:: TASK ITEM ::
From the entries, copy each line that includes "plus".
━━ EXERCISE INPUT
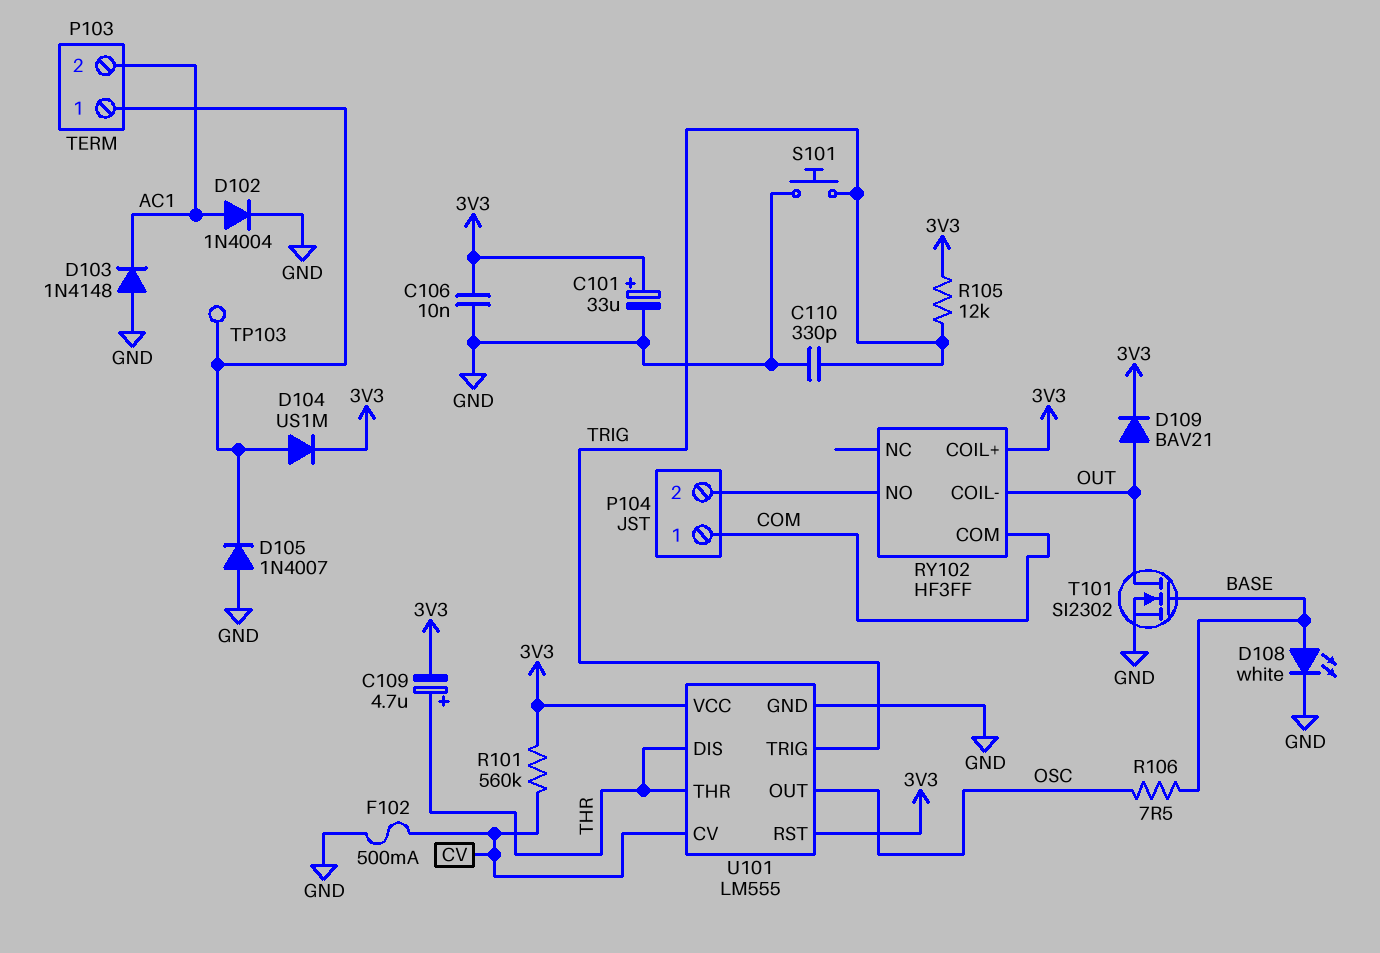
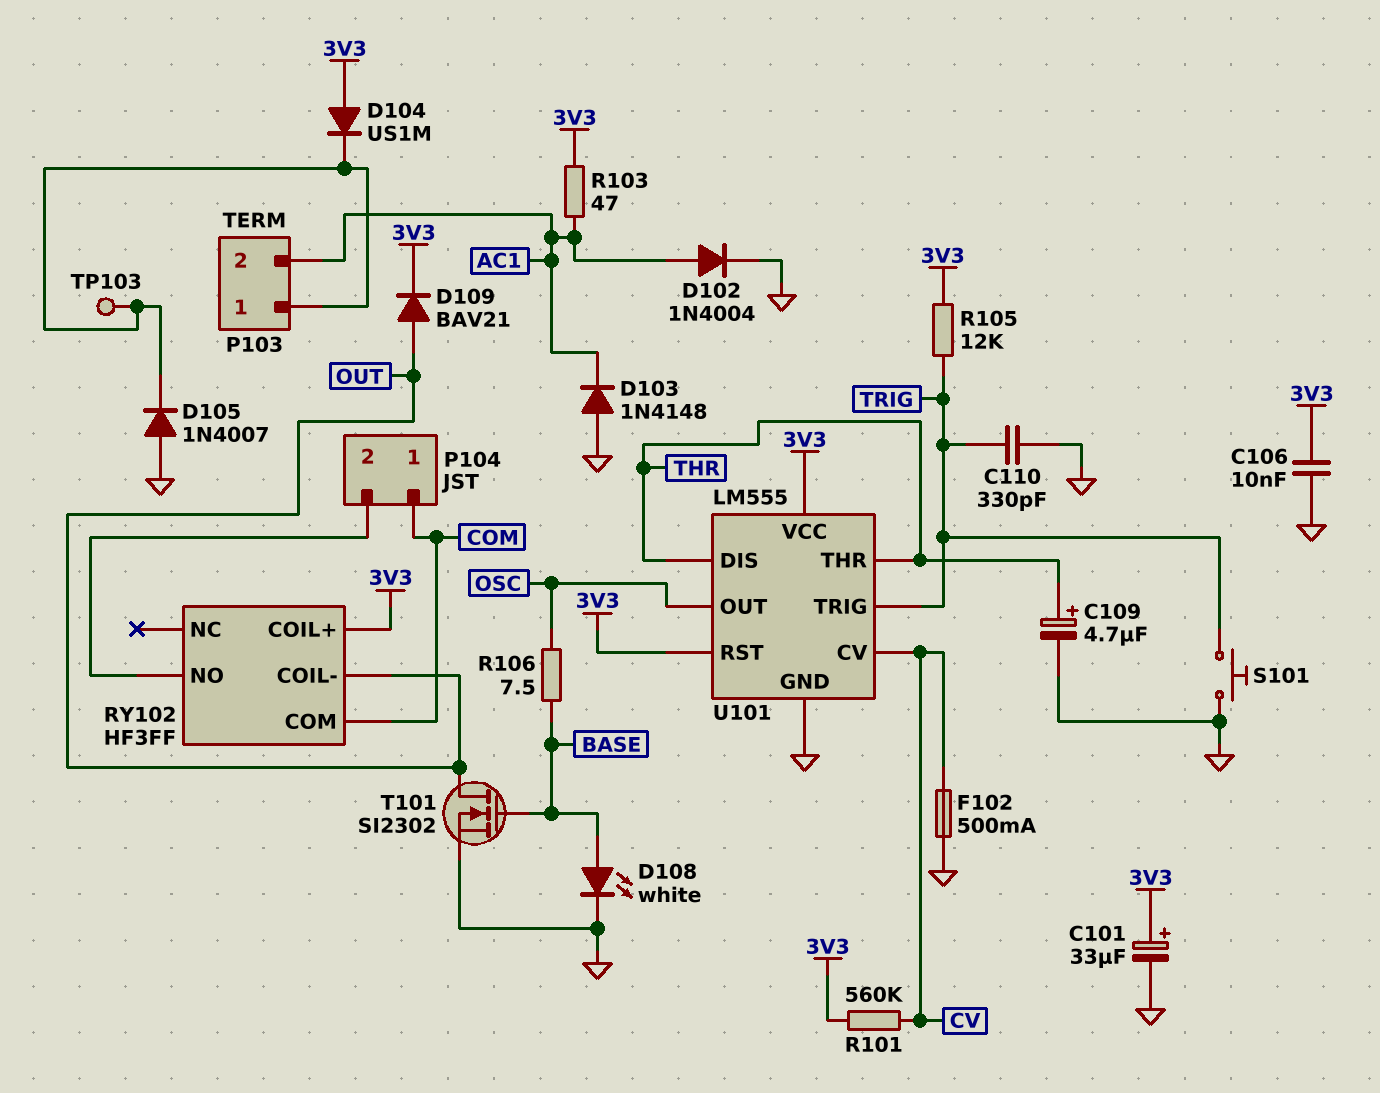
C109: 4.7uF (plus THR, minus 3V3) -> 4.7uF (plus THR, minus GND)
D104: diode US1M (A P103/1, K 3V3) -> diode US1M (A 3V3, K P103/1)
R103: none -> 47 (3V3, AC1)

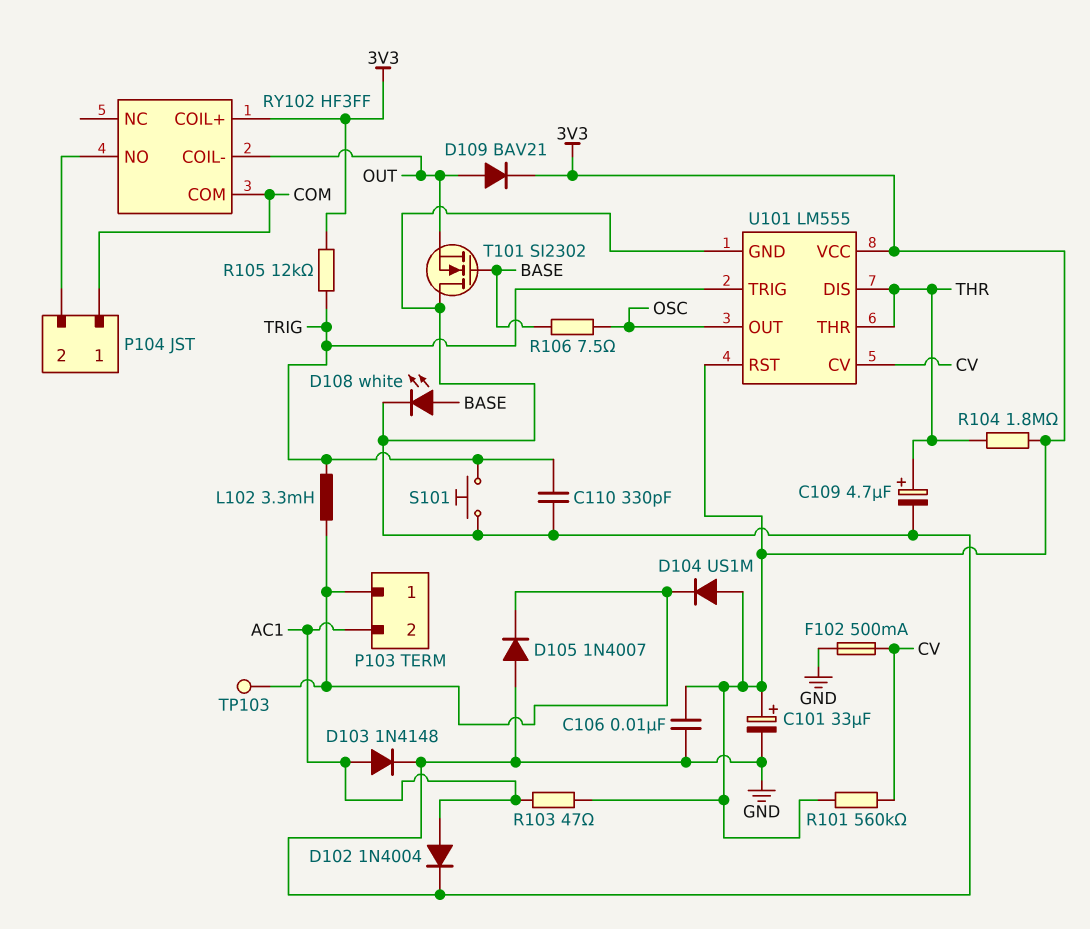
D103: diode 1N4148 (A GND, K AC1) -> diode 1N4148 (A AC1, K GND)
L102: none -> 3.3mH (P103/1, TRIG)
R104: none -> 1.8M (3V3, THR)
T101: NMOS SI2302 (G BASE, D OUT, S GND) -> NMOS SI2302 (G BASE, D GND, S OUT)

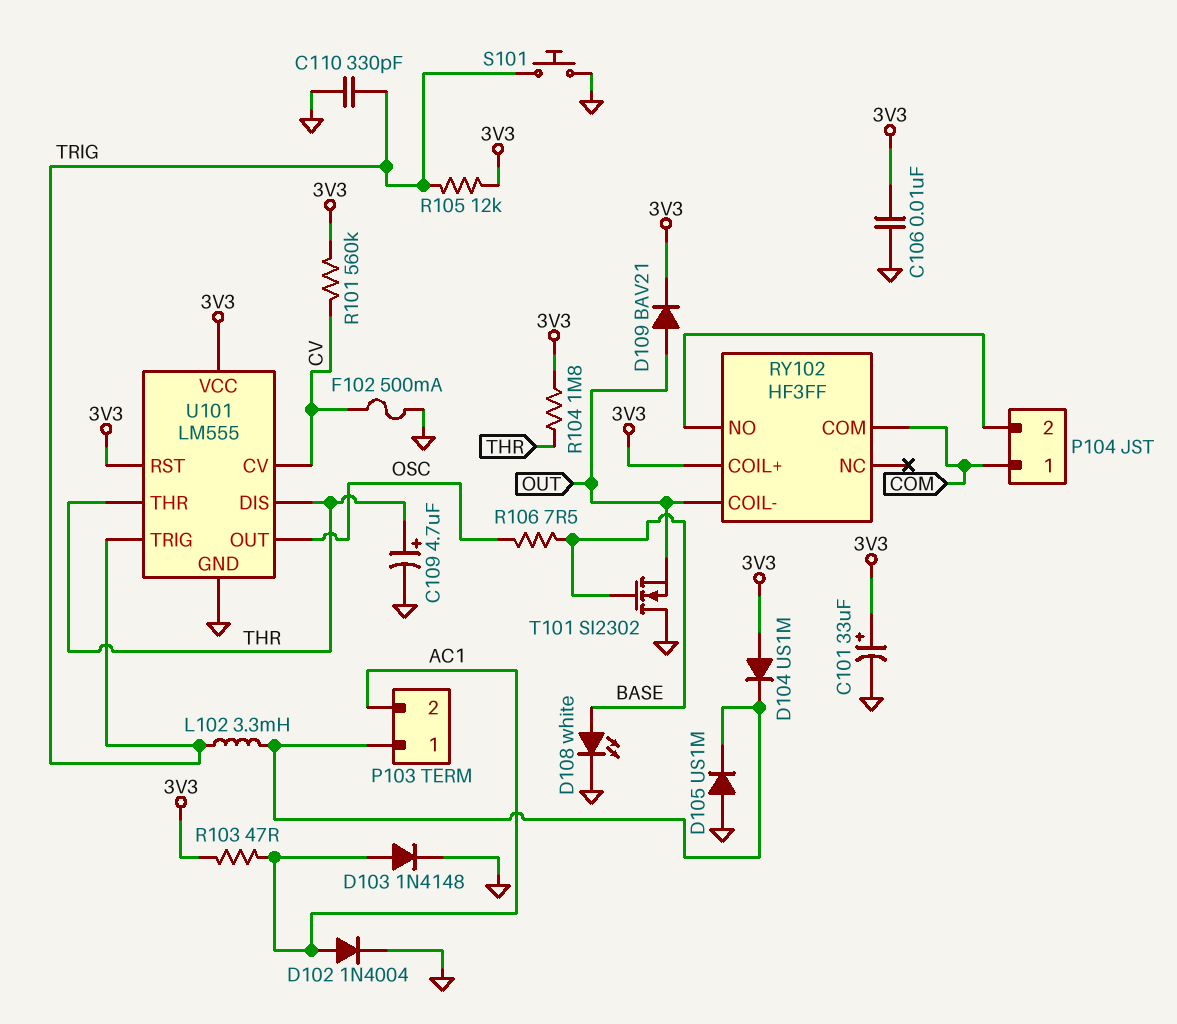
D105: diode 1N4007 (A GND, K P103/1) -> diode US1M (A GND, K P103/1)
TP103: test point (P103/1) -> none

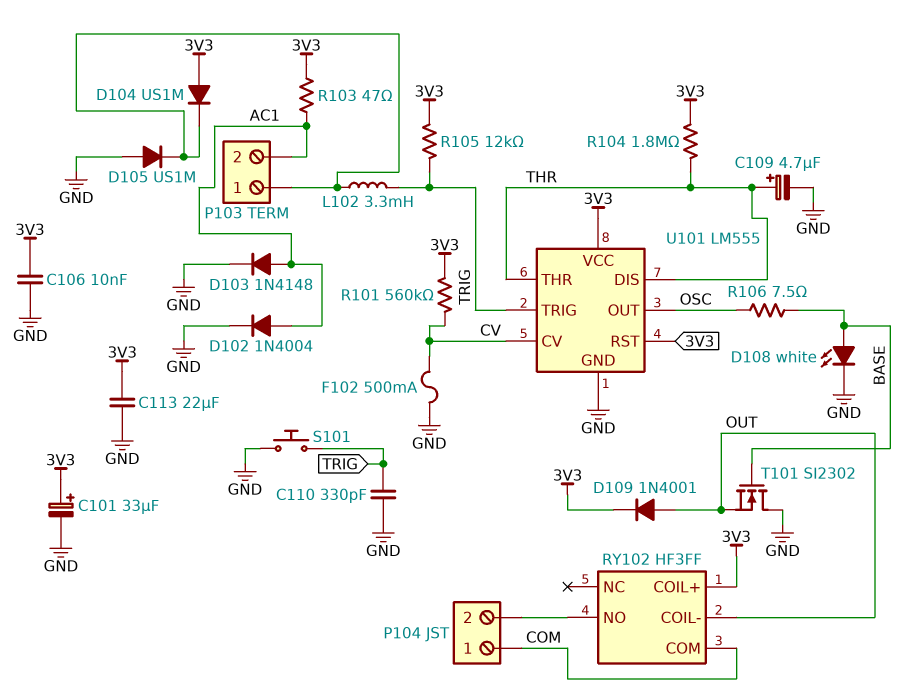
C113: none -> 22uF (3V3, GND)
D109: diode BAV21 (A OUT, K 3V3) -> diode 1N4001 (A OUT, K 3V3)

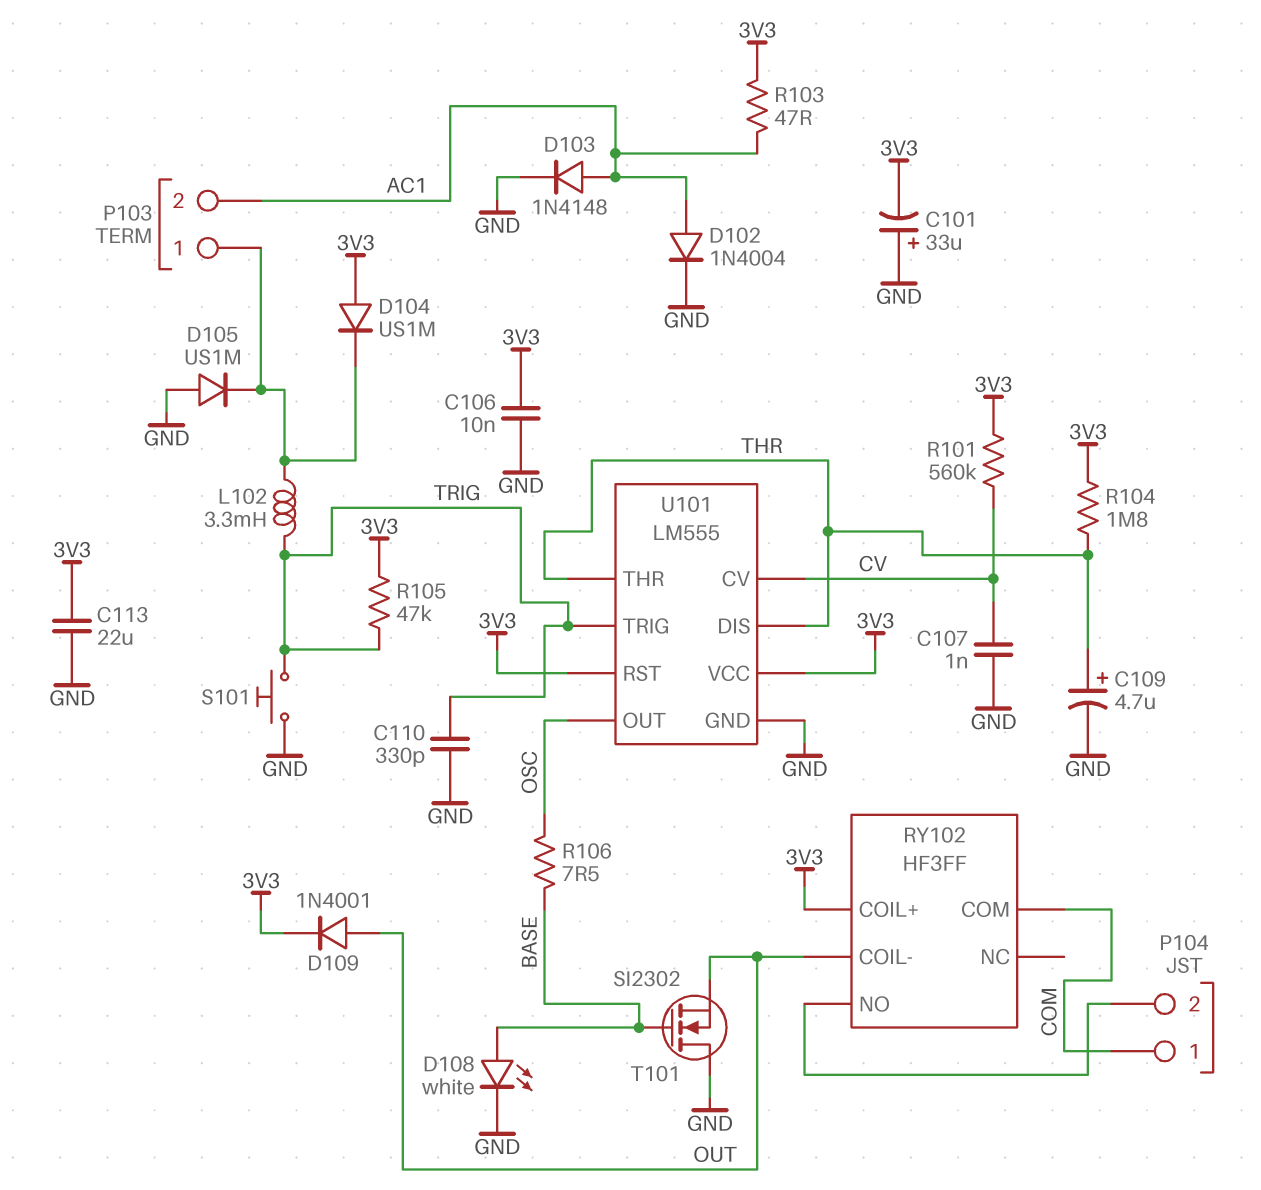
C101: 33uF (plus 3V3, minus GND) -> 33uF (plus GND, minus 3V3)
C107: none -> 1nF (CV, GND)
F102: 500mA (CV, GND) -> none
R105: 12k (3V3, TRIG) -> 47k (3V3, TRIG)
━━━━
:: WRITTEN REPLY ::
C109: 4.7uF (plus THR, minus 3V3) -> 4.7uF (plus THR, minus GND)
C101: 33uF (plus 3V3, minus GND) -> 33uF (plus GND, minus 3V3)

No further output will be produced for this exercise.